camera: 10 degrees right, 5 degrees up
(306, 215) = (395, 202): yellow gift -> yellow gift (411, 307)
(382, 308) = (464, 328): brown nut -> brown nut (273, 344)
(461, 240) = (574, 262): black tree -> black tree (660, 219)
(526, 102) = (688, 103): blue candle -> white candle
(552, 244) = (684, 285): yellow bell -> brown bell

---

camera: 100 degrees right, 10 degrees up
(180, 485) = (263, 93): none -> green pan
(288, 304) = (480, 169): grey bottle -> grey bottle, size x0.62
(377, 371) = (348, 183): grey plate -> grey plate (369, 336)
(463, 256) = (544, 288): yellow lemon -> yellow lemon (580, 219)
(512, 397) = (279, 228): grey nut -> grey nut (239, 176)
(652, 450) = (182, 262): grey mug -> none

Task prompt -
Throughout the records above, find the lines in which the word "brown" appears and return them.

Answer section -
(382, 308) = (464, 328): brown nut -> brown nut (273, 344)
(552, 244) = (684, 285): yellow bell -> brown bell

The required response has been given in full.